*** Provided records Section Begins ***

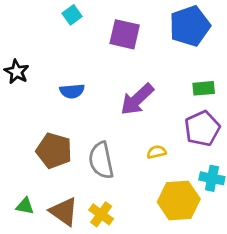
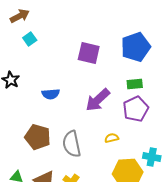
cyan square: (72, 15) -> (30, 39), moved
green rectangle: (204, 88) -> (135, 84), moved
purple pentagon: (202, 128) -> (136, 109), moved

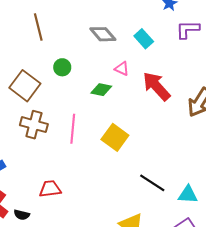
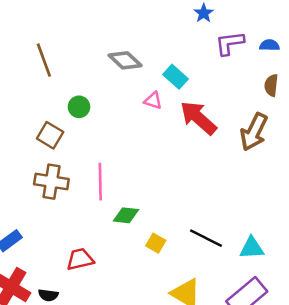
cyan rectangle: (144, 39) -> (175, 77), moved
brown square: (25, 86) -> (50, 135), moved, size x0.7
green diamond: (101, 90) -> (126, 215), moved
yellow square: (115, 137) -> (156, 243), moved, size x0.6

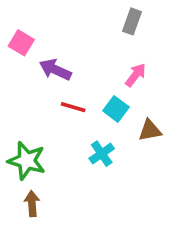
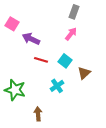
pink arrow: (136, 75) -> (71, 34), moved
brown triangle: (150, 130) -> (84, 73), turned -32
brown arrow: (32, 204) -> (38, 114), moved

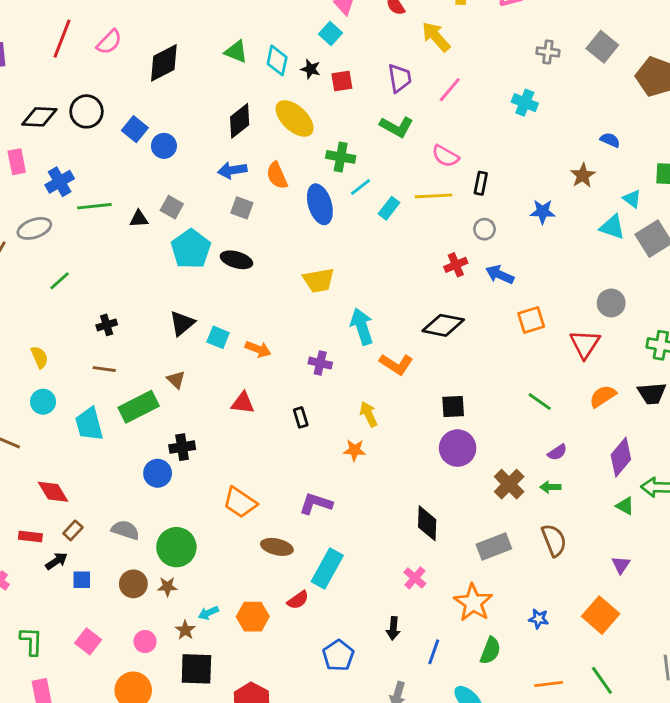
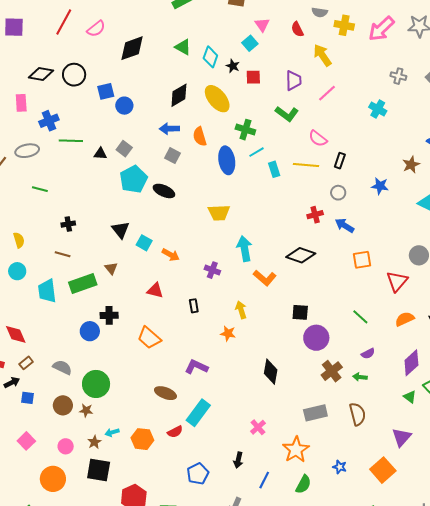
blue square: (135, 129) -> (106, 91), turned 30
cyan rectangle: (389, 208) -> (274, 169), turned -63
green line: (60, 281) -> (40, 189), turned 49
black triangle: (182, 323) -> (121, 230), turned -36
purple circle: (458, 448) -> (316, 338), moved
orange trapezoid: (240, 502) -> (149, 338), moved
black diamond: (427, 523) -> (271, 372), moved
purple triangle: (621, 565) -> (401, 437), size x1.5

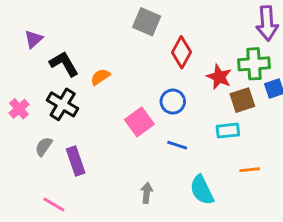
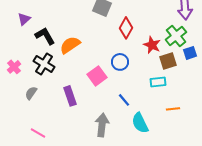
green cross: (254, 64) -> (176, 36), turned -35
orange semicircle: (100, 77) -> (70, 45), size x1.5
blue line: (177, 145) -> (124, 100), moved, turned 32
purple rectangle: (76, 161) -> (70, 96), moved
gray arrow: (147, 193) -> (102, 125), size x1.6

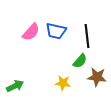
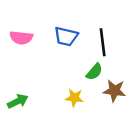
pink semicircle: (31, 32) -> (21, 38), moved, turned 54

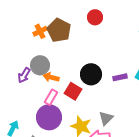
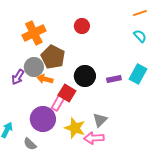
red circle: (95, 17) -> (82, 26), moved
brown pentagon: (59, 30) -> (53, 57), moved
orange cross: (40, 31) -> (34, 33), size x1.6
pink rectangle: (51, 97) -> (58, 103), moved

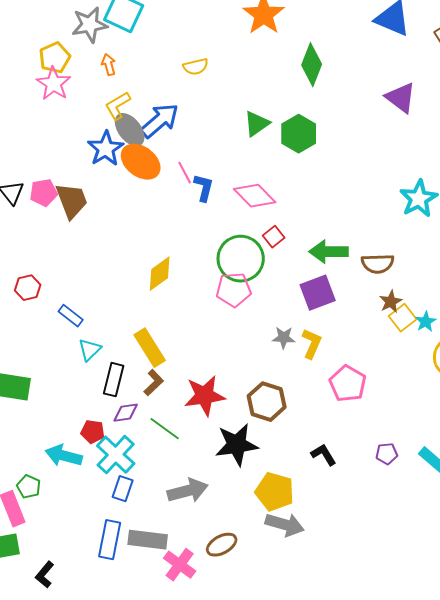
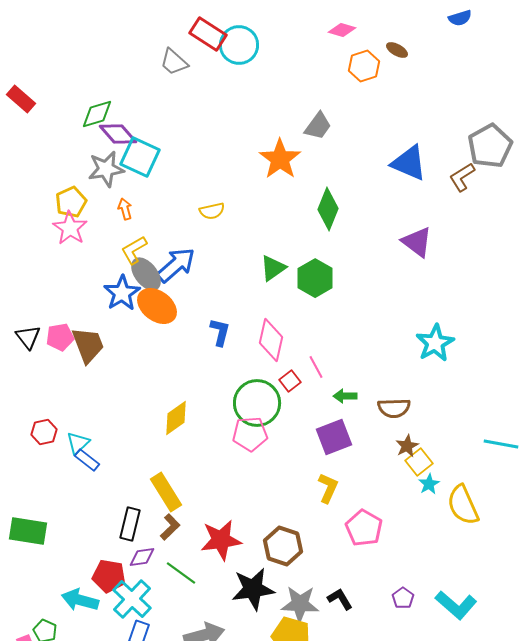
pink line: (185, 173) -> (316, 367), moved
pink diamond: (255, 196) -> (271, 340), turned 57
green arrow: (329, 252) -> (345, 396), size x0.6
cyan star: (426, 322) -> (429, 484), moved
gray star: (284, 338) -> (300, 604), moved, size x1.6
cyan triangle: (90, 350) -> (78, 443), moved
red pentagon: (93, 432) -> (109, 576), size x1.4
purple pentagon: (387, 454) -> (403, 598), turned -30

*** Provided records Section Ends ***

■ **Task to carry out**: When a line in the records above contains the word "cross", copy it.

■ **Expected answer**:
green cross: (254, 64) -> (176, 36), turned -35
orange cross: (40, 31) -> (34, 33), size x1.6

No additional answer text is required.